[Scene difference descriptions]
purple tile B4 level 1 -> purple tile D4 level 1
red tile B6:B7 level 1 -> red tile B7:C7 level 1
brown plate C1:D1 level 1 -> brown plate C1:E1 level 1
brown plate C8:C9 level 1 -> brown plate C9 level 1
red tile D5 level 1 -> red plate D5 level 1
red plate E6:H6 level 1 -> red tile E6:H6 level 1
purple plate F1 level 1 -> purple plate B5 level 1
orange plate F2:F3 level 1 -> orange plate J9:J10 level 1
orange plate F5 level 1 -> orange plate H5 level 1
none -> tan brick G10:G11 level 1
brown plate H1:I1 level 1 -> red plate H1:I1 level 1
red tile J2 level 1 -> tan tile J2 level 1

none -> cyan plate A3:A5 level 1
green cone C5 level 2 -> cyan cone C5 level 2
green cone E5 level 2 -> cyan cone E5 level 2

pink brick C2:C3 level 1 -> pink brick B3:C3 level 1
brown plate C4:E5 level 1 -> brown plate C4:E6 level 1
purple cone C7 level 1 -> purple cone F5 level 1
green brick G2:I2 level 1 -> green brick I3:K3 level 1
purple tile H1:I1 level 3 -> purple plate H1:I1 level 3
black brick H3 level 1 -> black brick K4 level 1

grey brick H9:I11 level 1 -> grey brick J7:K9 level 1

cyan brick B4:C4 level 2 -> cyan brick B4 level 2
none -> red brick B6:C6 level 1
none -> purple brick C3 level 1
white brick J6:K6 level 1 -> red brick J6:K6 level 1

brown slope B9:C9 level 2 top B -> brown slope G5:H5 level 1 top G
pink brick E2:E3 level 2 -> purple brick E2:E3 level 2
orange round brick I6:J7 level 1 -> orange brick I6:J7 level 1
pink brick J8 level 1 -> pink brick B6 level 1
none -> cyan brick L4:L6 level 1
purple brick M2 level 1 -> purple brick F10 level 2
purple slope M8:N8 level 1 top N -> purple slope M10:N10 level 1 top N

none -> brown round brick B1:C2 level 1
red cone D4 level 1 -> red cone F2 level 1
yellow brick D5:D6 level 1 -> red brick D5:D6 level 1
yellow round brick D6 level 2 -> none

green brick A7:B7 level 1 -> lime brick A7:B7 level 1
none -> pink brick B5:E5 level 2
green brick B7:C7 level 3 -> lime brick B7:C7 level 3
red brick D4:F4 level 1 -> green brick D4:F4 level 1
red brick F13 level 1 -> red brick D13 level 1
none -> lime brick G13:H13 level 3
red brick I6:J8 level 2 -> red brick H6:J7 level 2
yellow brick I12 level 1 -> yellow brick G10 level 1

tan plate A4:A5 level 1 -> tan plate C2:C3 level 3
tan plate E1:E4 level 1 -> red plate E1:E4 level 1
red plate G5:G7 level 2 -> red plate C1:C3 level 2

* **EXERCISE AIM**:
Could you copy exactly the lines from the first line of the records above through the line containing "none -> tan brick G10:G11 level 1", both included, and nothing else?

* **ANSWER BOX**:
purple tile B4 level 1 -> purple tile D4 level 1
red tile B6:B7 level 1 -> red tile B7:C7 level 1
brown plate C1:D1 level 1 -> brown plate C1:E1 level 1
brown plate C8:C9 level 1 -> brown plate C9 level 1
red tile D5 level 1 -> red plate D5 level 1
red plate E6:H6 level 1 -> red tile E6:H6 level 1
purple plate F1 level 1 -> purple plate B5 level 1
orange plate F2:F3 level 1 -> orange plate J9:J10 level 1
orange plate F5 level 1 -> orange plate H5 level 1
none -> tan brick G10:G11 level 1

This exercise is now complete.